*TASK TO COMPLETE*.
Every line must be returned precisely as it is written.

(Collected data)
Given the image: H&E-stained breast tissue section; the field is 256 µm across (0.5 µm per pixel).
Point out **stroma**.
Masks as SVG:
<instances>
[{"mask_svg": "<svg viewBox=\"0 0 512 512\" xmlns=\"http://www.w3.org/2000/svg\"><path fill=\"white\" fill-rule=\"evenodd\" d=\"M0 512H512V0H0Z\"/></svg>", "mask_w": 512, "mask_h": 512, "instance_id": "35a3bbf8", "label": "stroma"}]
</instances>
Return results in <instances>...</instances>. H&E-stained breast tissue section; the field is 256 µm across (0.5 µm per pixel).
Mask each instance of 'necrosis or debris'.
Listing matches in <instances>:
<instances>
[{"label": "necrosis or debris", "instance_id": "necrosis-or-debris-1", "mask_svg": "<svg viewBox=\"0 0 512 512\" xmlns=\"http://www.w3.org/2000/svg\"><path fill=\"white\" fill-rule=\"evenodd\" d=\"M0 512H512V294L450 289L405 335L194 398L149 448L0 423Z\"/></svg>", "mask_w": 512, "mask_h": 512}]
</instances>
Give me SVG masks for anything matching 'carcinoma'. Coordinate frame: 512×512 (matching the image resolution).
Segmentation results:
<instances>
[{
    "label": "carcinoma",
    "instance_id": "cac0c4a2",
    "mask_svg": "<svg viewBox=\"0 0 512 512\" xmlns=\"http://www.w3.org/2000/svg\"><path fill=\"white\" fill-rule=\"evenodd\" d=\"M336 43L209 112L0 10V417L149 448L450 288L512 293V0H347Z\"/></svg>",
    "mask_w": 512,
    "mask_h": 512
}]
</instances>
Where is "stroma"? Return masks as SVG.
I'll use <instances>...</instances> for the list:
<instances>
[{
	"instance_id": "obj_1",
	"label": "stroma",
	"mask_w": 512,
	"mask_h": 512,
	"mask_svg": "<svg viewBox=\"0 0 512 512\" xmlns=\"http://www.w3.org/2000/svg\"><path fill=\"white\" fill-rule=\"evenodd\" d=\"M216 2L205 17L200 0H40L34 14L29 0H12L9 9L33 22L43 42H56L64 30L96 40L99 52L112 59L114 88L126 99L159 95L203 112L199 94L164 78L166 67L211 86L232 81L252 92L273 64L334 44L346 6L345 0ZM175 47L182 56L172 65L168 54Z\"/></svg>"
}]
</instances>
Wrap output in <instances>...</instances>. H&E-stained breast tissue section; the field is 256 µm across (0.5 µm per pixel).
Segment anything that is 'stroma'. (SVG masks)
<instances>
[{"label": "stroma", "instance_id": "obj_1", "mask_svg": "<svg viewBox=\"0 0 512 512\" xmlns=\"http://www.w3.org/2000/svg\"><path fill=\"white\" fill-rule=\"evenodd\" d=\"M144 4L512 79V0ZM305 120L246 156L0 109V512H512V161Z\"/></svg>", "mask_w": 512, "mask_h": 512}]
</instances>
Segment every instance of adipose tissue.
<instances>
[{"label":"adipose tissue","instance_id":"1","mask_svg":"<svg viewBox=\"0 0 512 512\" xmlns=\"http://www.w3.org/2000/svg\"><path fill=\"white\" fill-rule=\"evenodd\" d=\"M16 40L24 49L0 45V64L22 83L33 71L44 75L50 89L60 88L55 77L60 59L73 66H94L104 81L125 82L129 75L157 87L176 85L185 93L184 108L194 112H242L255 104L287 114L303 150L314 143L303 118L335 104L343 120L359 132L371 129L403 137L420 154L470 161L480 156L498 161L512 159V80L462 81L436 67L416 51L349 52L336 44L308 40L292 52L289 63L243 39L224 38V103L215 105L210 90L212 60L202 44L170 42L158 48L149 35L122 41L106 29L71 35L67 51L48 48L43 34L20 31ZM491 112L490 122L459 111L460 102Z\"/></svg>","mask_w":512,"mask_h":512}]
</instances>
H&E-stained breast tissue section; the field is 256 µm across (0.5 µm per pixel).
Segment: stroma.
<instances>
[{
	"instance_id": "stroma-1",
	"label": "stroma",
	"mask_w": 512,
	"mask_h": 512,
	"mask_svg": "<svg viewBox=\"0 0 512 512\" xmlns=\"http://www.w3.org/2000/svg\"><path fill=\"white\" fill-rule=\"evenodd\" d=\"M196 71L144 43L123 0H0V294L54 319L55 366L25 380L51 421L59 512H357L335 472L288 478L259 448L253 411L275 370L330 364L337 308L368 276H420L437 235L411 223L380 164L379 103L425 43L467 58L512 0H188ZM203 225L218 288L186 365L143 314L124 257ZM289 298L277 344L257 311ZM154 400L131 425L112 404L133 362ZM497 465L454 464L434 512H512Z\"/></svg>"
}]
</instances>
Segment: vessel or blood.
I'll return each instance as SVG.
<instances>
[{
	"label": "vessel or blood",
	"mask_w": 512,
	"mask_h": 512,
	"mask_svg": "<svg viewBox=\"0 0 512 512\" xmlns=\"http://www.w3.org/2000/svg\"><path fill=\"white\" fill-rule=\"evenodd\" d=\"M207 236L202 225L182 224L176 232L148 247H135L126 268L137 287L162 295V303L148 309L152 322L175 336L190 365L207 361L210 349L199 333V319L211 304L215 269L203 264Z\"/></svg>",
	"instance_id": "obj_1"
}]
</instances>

*OUTPUT*.
Given the image: H&E-stained breast tissue section; the field is 256 µm across (0.5 µm per pixel).
Point out **stroma**.
Masks as SVG:
<instances>
[{"mask_svg": "<svg viewBox=\"0 0 512 512\" xmlns=\"http://www.w3.org/2000/svg\"><path fill=\"white\" fill-rule=\"evenodd\" d=\"M0 512H512V0H0Z\"/></svg>", "mask_w": 512, "mask_h": 512, "instance_id": "35a3bbf8", "label": "stroma"}]
</instances>
Return results in <instances>...</instances>. H&E-stained breast tissue section; the field is 256 µm across (0.5 µm per pixel).
Mask each instance of 'necrosis or debris'.
Listing matches in <instances>:
<instances>
[{"label": "necrosis or debris", "instance_id": "necrosis-or-debris-1", "mask_svg": "<svg viewBox=\"0 0 512 512\" xmlns=\"http://www.w3.org/2000/svg\"><path fill=\"white\" fill-rule=\"evenodd\" d=\"M0 512H512V294L450 289L405 335L194 398L149 448L0 423Z\"/></svg>", "mask_w": 512, "mask_h": 512}]
</instances>
Give me SVG masks for anything matching 'carcinoma'. Coordinate frame: 512×512 (matching the image resolution).
Segmentation results:
<instances>
[{
    "label": "carcinoma",
    "instance_id": "cac0c4a2",
    "mask_svg": "<svg viewBox=\"0 0 512 512\" xmlns=\"http://www.w3.org/2000/svg\"><path fill=\"white\" fill-rule=\"evenodd\" d=\"M336 43L209 112L0 10V417L149 448L450 288L512 293V0H347Z\"/></svg>",
    "mask_w": 512,
    "mask_h": 512
}]
</instances>
Where is "stroma"? Return masks as SVG.
I'll use <instances>...</instances> for the list:
<instances>
[{
	"instance_id": "obj_1",
	"label": "stroma",
	"mask_w": 512,
	"mask_h": 512,
	"mask_svg": "<svg viewBox=\"0 0 512 512\" xmlns=\"http://www.w3.org/2000/svg\"><path fill=\"white\" fill-rule=\"evenodd\" d=\"M216 2L205 17L200 0H40L34 14L29 0H12L9 9L33 22L43 42H56L64 30L96 40L99 52L112 59L114 88L126 99L159 95L203 112L199 94L164 78L166 67L211 86L232 81L252 92L273 64L334 44L346 6L345 0ZM175 47L182 56L172 65L168 54Z\"/></svg>"
}]
</instances>
Wrap output in <instances>...</instances>. H&E-stained breast tissue section; the field is 256 µm across (0.5 µm per pixel).
Segment anything that is 'stroma'. (SVG masks)
<instances>
[{"label": "stroma", "instance_id": "obj_1", "mask_svg": "<svg viewBox=\"0 0 512 512\" xmlns=\"http://www.w3.org/2000/svg\"><path fill=\"white\" fill-rule=\"evenodd\" d=\"M144 4L512 79V0ZM305 120L246 156L0 109V512H512V161Z\"/></svg>", "mask_w": 512, "mask_h": 512}]
</instances>
Segment every instance of adipose tissue.
<instances>
[{"label":"adipose tissue","instance_id":"1","mask_svg":"<svg viewBox=\"0 0 512 512\" xmlns=\"http://www.w3.org/2000/svg\"><path fill=\"white\" fill-rule=\"evenodd\" d=\"M16 40L24 49L0 45V64L22 83L33 71L44 75L50 89L60 88L55 77L60 59L73 66H94L104 81L125 82L129 75L157 87L176 85L185 93L184 108L194 112H242L255 104L287 114L303 150L314 143L303 118L335 104L343 120L359 132L371 129L403 137L420 154L470 161L480 156L498 161L512 159V80L462 81L436 67L416 51L349 52L336 44L308 40L292 52L289 63L243 39L224 38V103L215 105L210 90L212 60L202 44L170 42L158 48L149 35L122 41L106 29L71 35L67 51L48 48L43 34L20 31ZM491 112L490 122L459 111L460 102Z\"/></svg>","mask_w":512,"mask_h":512}]
</instances>
H&E-stained breast tissue section; the field is 256 µm across (0.5 µm per pixel).
Segment: stroma.
<instances>
[{
	"instance_id": "stroma-1",
	"label": "stroma",
	"mask_w": 512,
	"mask_h": 512,
	"mask_svg": "<svg viewBox=\"0 0 512 512\" xmlns=\"http://www.w3.org/2000/svg\"><path fill=\"white\" fill-rule=\"evenodd\" d=\"M196 71L144 43L123 0H0V294L54 319L55 366L25 380L51 421L59 512H357L335 472L288 478L259 448L253 411L275 370L330 364L337 308L368 276H420L437 235L411 223L380 164L379 103L425 43L467 58L512 0H188ZM203 225L218 288L186 365L143 314L124 257ZM289 298L277 344L257 311ZM154 400L131 425L112 404L133 362ZM497 465L454 464L434 512H512Z\"/></svg>"
}]
</instances>
Segment: vessel or blood.
I'll return each instance as SVG.
<instances>
[{
	"label": "vessel or blood",
	"mask_w": 512,
	"mask_h": 512,
	"mask_svg": "<svg viewBox=\"0 0 512 512\" xmlns=\"http://www.w3.org/2000/svg\"><path fill=\"white\" fill-rule=\"evenodd\" d=\"M207 236L202 225L182 224L176 232L148 247H135L126 268L137 287L162 295V303L148 309L152 322L175 336L190 365L207 361L210 349L199 333V319L211 304L215 269L203 264Z\"/></svg>",
	"instance_id": "obj_1"
}]
</instances>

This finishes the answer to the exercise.